● **Directions for this task**
Leave out any pictures and transcribe all other data below exactly.

● **Stored data**
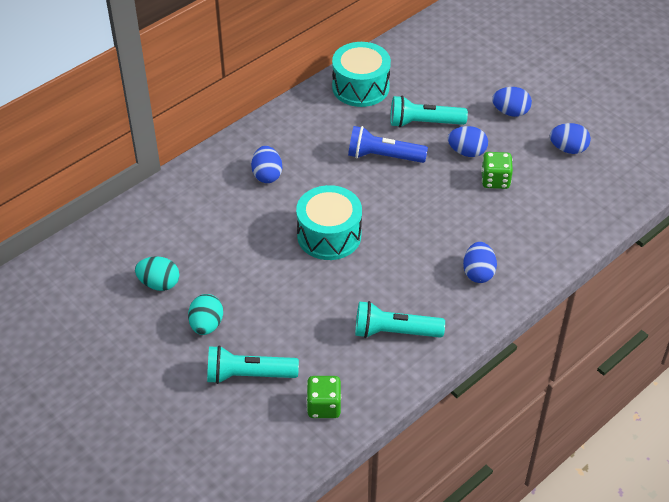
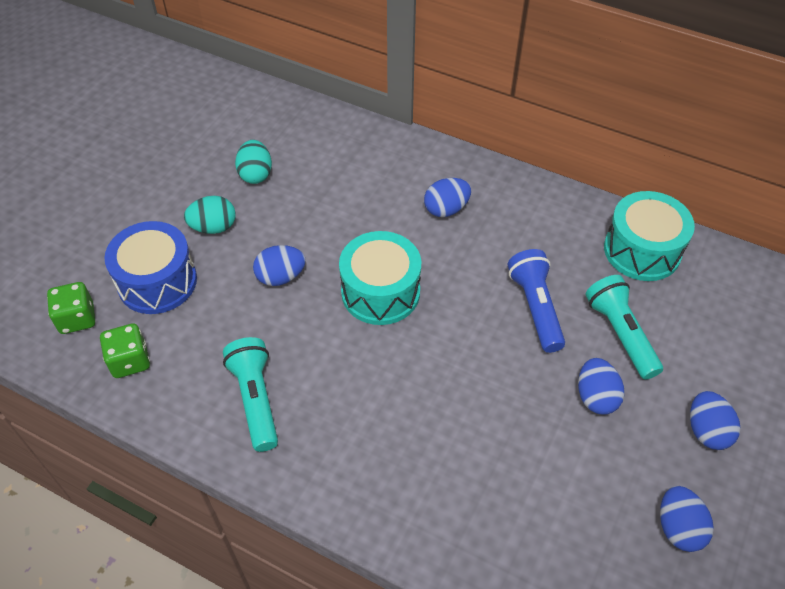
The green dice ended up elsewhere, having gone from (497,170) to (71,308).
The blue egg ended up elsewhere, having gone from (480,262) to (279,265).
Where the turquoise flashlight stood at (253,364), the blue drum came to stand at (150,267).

● **Final answer**
The green dice ended up elsewhere, having gone from (497,170) to (71,308).
The blue egg ended up elsewhere, having gone from (480,262) to (279,265).
Where the turquoise flashlight stood at (253,364), the blue drum came to stand at (150,267).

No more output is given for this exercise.